◆ WORK INSTRUCTION
Nothing but the lines below between the line holding "white plate E2:H2" and the line holding "red brick G4:G7 level 2 -> none", inclusive, should appear in the answer, each set down exactly.

◆ DATA FOR REVIEW
#####
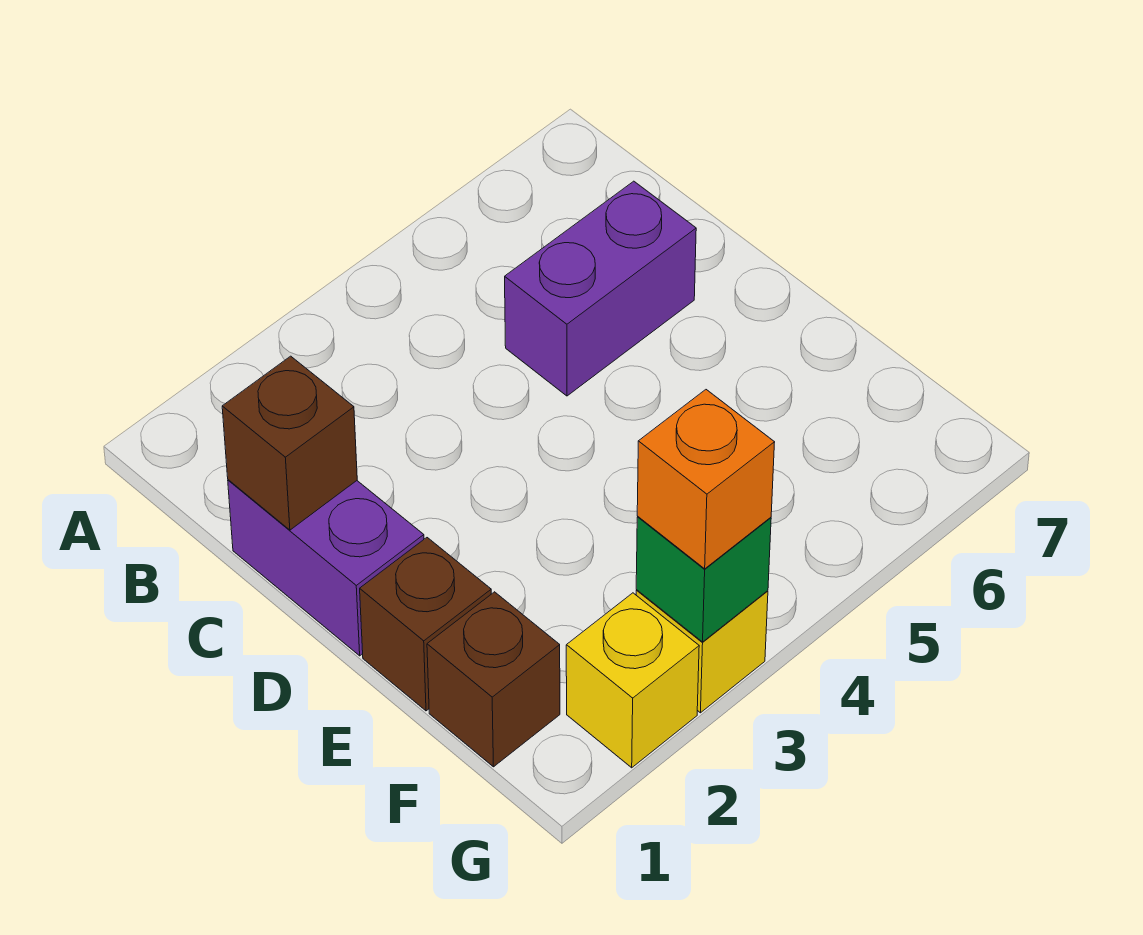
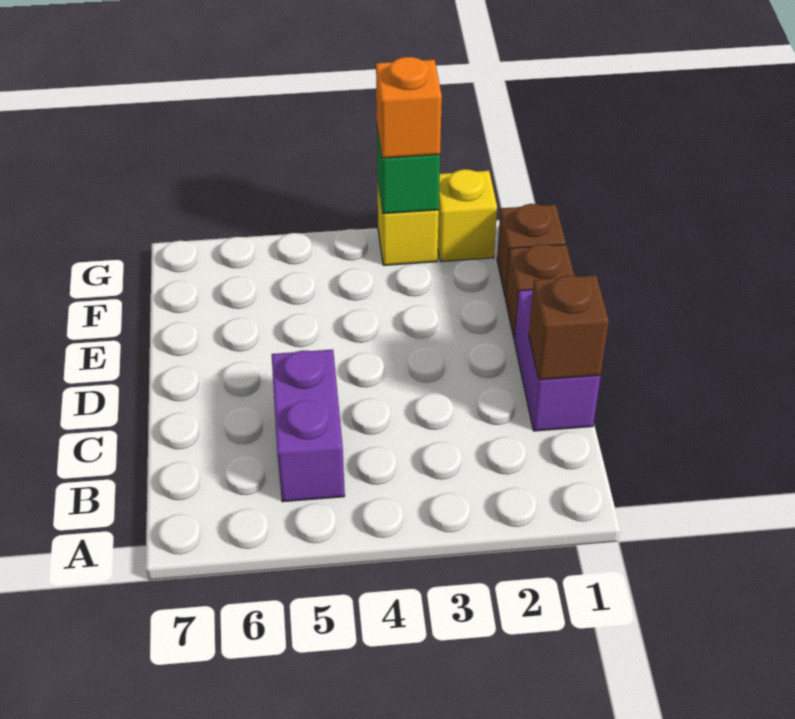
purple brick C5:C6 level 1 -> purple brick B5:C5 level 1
#####
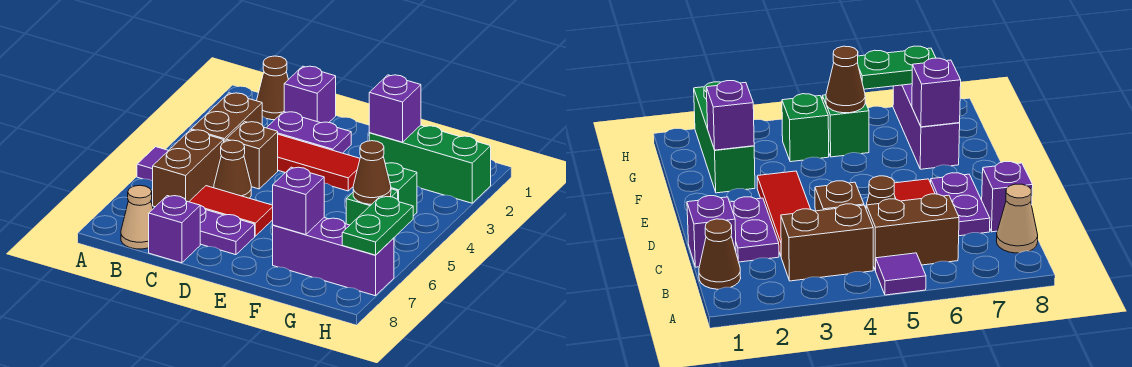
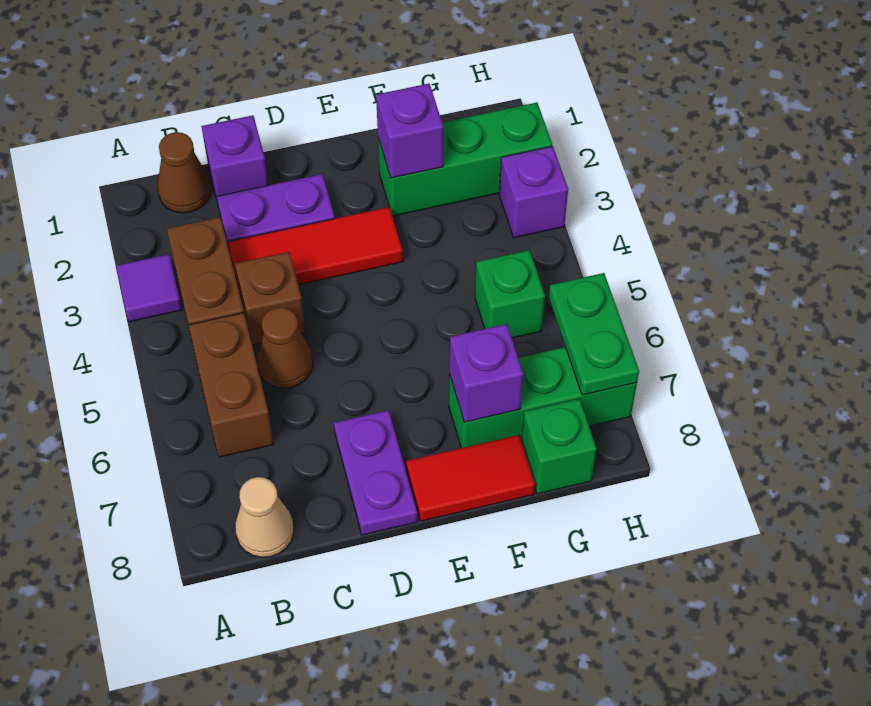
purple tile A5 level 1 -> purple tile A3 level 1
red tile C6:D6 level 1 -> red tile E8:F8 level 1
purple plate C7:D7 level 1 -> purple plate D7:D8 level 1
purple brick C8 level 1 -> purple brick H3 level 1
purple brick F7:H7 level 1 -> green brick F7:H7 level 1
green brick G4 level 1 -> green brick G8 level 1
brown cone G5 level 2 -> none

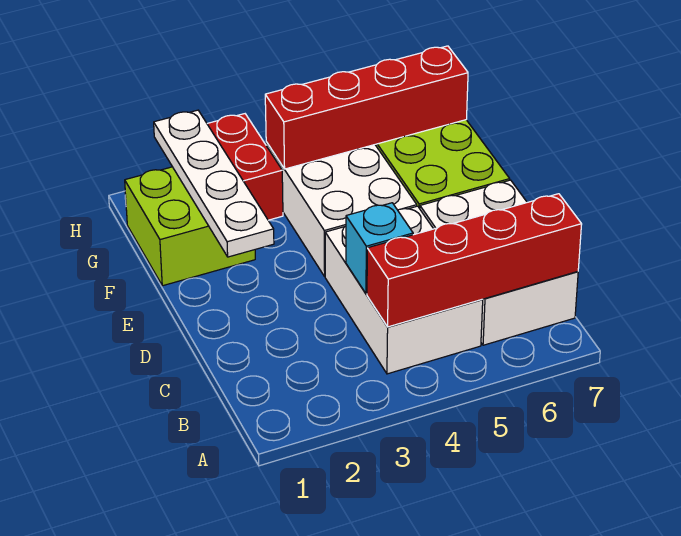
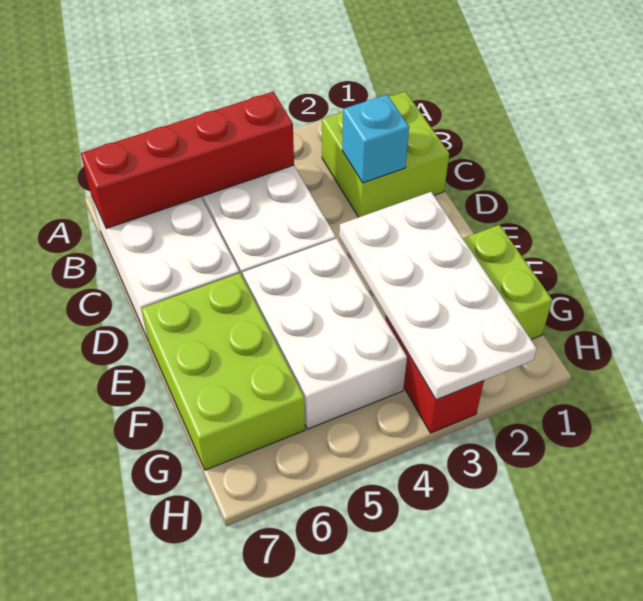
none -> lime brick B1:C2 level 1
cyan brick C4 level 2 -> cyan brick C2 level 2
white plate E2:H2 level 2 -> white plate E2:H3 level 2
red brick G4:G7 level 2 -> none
#####
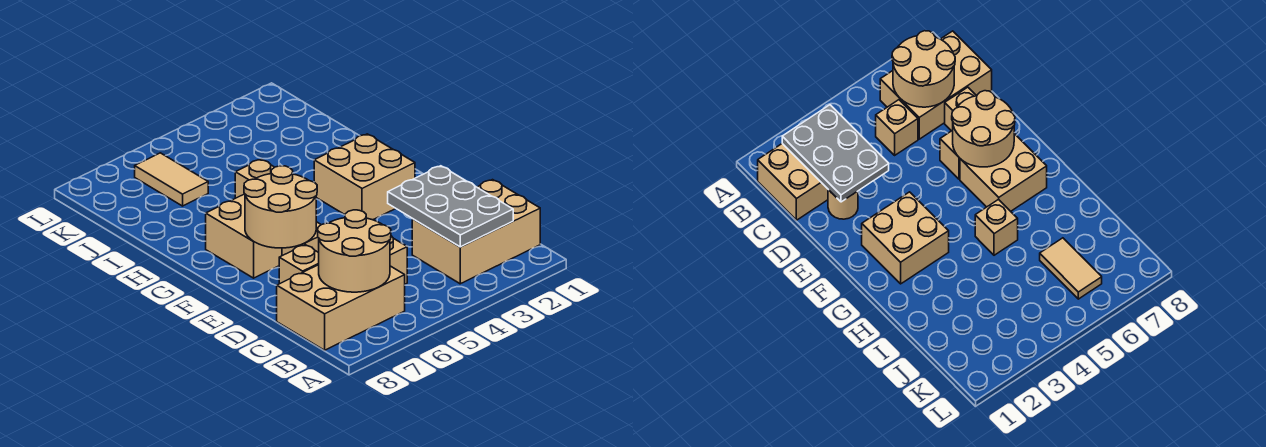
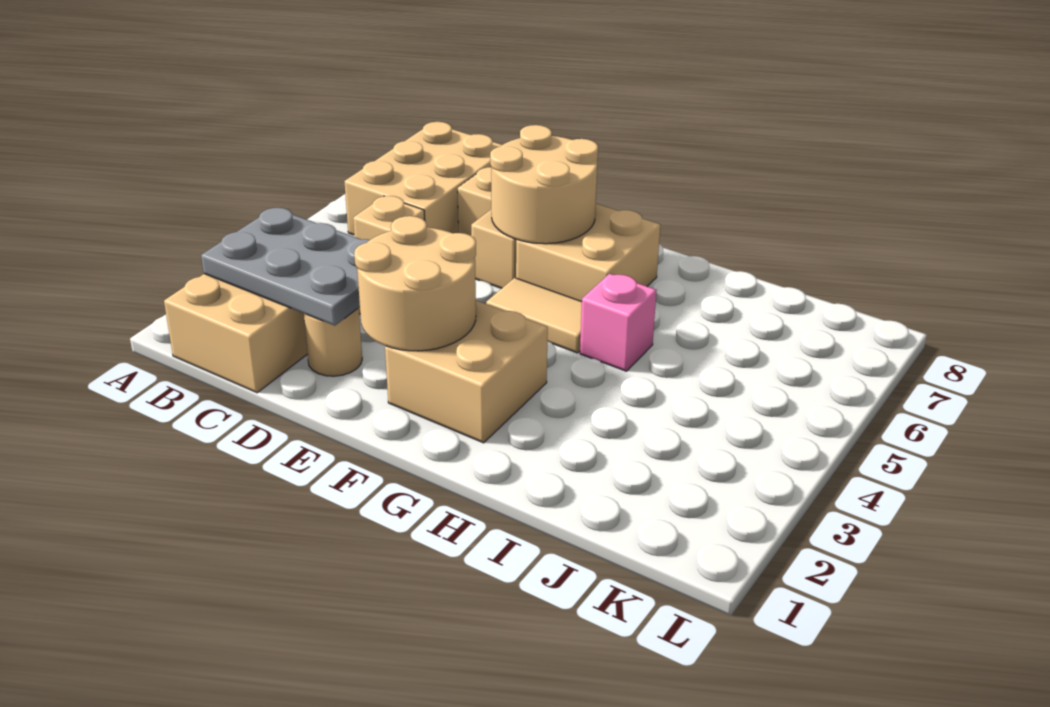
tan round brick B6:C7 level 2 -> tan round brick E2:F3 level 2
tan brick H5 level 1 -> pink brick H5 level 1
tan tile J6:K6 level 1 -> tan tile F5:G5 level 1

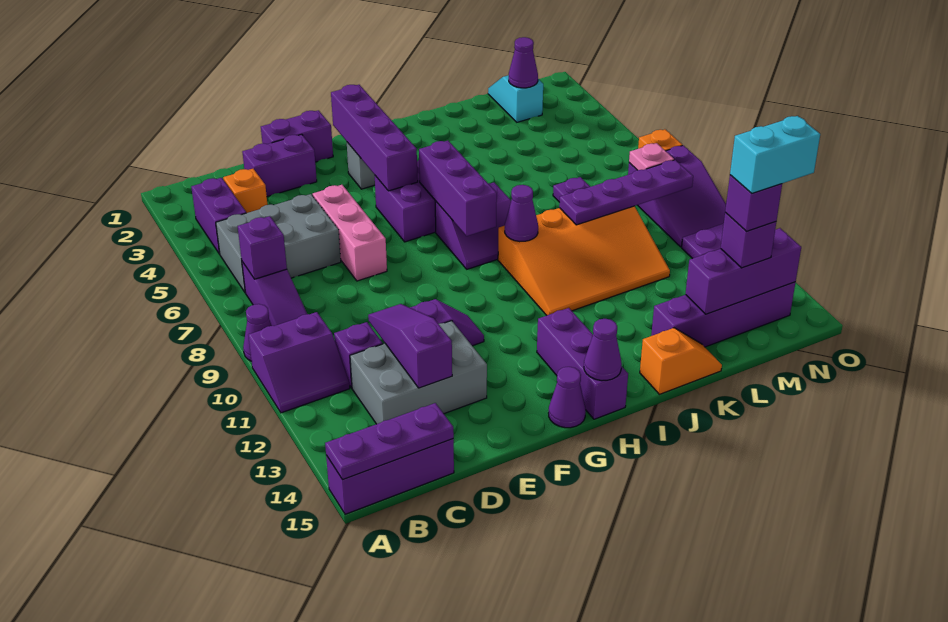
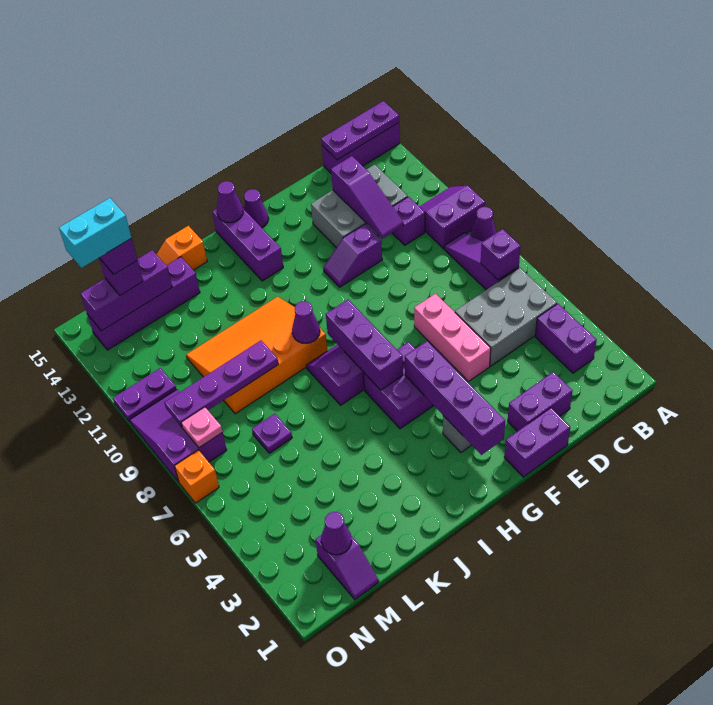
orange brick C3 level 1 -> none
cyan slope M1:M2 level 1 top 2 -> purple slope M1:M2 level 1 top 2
#####
◆ ANSWER BOX
white plate E2:H2 level 2 -> white plate E2:H3 level 2
red brick G4:G7 level 2 -> none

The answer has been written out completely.